Task goal
Retype, exactly as written, every line from the one containing "Find regions matching" down to the one containing "Answer in <instances>...</instances>.", including both, and nothing else.
____________
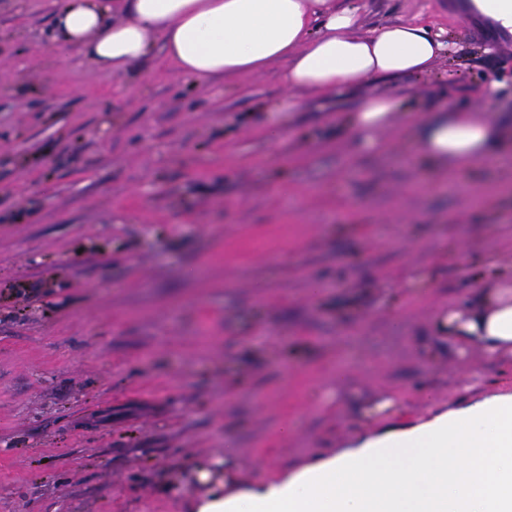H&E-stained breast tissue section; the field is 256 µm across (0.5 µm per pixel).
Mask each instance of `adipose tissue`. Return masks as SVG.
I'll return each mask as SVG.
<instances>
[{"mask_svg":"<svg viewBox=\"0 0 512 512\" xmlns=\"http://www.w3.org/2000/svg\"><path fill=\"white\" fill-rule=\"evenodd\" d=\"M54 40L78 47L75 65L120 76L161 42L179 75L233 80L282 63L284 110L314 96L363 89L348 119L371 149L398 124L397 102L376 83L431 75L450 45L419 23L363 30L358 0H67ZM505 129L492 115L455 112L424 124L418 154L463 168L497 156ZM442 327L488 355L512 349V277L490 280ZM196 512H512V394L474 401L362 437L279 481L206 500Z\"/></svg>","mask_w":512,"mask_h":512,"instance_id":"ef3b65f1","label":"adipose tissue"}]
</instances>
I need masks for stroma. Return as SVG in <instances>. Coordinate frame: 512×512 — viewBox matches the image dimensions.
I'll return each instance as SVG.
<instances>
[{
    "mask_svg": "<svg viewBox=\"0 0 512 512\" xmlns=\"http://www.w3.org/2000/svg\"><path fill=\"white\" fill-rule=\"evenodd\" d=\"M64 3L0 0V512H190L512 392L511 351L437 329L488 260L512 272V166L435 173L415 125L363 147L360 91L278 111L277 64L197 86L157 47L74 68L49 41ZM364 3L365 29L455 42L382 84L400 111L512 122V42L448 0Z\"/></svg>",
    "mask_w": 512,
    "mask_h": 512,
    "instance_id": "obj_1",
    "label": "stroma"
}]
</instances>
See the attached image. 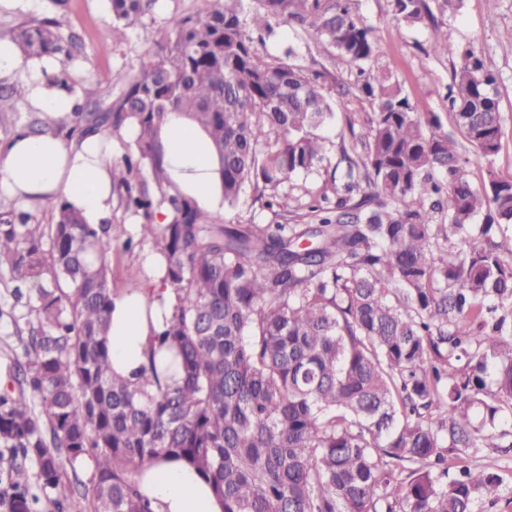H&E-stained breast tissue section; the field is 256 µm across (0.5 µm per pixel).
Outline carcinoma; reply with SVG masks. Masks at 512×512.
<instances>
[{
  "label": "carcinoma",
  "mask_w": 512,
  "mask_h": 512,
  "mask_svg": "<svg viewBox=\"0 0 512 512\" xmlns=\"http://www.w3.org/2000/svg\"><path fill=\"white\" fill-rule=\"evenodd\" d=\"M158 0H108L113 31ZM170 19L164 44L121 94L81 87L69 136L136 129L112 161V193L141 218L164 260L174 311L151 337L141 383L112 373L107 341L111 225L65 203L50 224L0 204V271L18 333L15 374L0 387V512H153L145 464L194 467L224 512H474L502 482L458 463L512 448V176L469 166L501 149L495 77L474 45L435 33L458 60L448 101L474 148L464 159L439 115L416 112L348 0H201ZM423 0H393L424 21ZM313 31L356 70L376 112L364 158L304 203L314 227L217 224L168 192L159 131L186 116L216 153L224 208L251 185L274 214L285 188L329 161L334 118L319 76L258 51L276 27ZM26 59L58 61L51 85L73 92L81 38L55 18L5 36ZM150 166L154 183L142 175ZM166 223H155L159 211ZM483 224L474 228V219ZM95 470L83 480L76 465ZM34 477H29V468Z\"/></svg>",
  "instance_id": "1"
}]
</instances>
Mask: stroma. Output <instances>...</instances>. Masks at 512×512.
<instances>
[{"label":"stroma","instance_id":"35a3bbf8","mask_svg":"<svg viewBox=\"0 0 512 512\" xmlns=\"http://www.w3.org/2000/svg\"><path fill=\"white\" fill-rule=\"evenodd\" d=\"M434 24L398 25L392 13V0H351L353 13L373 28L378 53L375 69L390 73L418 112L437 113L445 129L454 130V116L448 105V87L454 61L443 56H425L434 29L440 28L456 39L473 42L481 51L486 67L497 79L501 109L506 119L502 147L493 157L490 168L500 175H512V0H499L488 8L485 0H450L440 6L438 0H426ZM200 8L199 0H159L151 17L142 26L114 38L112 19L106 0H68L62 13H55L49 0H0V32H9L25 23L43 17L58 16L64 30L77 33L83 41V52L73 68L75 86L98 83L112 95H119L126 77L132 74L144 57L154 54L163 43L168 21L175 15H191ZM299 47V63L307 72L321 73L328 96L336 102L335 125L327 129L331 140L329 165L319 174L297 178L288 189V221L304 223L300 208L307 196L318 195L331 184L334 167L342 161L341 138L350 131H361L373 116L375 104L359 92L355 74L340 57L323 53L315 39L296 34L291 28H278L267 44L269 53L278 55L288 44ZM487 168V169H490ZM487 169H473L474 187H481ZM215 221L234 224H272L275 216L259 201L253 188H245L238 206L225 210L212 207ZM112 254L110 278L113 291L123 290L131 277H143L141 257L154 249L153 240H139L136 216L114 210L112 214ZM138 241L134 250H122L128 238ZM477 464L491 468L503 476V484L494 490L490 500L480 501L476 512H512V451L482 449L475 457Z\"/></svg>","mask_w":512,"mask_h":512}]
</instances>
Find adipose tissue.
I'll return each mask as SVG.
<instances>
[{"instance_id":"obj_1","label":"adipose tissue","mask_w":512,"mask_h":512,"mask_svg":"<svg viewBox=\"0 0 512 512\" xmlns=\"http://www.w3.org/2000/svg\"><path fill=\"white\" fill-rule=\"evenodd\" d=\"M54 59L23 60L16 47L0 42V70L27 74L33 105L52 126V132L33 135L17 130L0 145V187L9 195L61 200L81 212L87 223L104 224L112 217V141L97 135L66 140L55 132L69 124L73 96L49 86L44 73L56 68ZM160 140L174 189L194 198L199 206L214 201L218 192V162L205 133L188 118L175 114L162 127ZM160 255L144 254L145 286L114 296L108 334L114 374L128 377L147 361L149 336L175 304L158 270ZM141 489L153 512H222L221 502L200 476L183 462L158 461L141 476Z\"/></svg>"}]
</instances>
____________
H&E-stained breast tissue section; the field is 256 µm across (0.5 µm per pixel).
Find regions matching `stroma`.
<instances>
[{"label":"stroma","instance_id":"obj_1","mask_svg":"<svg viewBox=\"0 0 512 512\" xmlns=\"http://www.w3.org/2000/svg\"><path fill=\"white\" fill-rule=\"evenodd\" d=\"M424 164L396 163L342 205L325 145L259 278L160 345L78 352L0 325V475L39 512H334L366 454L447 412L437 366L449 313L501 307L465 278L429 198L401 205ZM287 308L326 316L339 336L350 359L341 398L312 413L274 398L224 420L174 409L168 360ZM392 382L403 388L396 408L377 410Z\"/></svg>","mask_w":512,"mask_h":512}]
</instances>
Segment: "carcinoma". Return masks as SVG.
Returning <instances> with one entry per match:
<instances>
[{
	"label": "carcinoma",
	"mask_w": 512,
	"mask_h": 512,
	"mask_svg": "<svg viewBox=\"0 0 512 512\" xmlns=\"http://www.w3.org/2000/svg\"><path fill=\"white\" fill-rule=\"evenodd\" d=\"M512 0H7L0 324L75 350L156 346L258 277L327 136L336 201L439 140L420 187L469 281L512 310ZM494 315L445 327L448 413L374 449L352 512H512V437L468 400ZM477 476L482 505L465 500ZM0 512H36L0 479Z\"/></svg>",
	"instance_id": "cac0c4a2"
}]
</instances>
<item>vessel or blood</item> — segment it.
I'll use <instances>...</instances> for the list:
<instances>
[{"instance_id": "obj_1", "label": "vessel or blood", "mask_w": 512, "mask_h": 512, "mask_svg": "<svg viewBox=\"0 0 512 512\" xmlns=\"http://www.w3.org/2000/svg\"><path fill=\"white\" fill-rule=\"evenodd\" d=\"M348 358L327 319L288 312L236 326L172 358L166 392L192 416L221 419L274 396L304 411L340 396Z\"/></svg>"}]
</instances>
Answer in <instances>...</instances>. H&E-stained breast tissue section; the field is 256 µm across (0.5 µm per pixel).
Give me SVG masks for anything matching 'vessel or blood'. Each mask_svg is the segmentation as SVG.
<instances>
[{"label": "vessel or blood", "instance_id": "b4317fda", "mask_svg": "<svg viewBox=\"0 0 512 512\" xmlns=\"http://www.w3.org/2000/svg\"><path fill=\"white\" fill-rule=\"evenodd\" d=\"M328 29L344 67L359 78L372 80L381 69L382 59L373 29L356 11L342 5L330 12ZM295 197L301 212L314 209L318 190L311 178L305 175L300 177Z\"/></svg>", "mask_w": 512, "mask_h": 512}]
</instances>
____________
Answer to this exercise
Find regions matching `stroma`.
<instances>
[{"label":"stroma","instance_id":"obj_1","mask_svg":"<svg viewBox=\"0 0 512 512\" xmlns=\"http://www.w3.org/2000/svg\"><path fill=\"white\" fill-rule=\"evenodd\" d=\"M424 164L396 163L342 205L325 145L259 278L160 345L78 352L0 325V475L39 512H334L366 454L447 412L437 366L449 313L501 307L465 278L429 198L401 205ZM287 308L326 316L339 336L350 359L341 398L312 413L274 398L224 420L174 409L168 360ZM392 382L403 388L396 408L377 410Z\"/></svg>","mask_w":512,"mask_h":512}]
</instances>
Segment: "carcinoma". Return masks as SVG.
Returning <instances> with one entry per match:
<instances>
[{
	"label": "carcinoma",
	"mask_w": 512,
	"mask_h": 512,
	"mask_svg": "<svg viewBox=\"0 0 512 512\" xmlns=\"http://www.w3.org/2000/svg\"><path fill=\"white\" fill-rule=\"evenodd\" d=\"M512 0H7L0 324L75 350L156 346L258 277L327 136L336 201L439 140L420 187L469 281L512 310ZM494 315L445 327L448 413L374 449L352 512H512V437L468 400ZM477 476L482 505L465 500ZM0 512H36L0 479Z\"/></svg>",
	"instance_id": "cac0c4a2"
}]
</instances>
<item>vessel or blood</item> — segment it.
I'll use <instances>...</instances> for the list:
<instances>
[{"instance_id": "obj_1", "label": "vessel or blood", "mask_w": 512, "mask_h": 512, "mask_svg": "<svg viewBox=\"0 0 512 512\" xmlns=\"http://www.w3.org/2000/svg\"><path fill=\"white\" fill-rule=\"evenodd\" d=\"M348 358L327 319L288 312L236 326L172 358L166 392L192 416L221 419L274 396L304 411L340 396Z\"/></svg>"}]
</instances>
Answer in <instances>...</instances>. H&E-stained breast tissue section; the field is 256 µm across (0.5 µm per pixel).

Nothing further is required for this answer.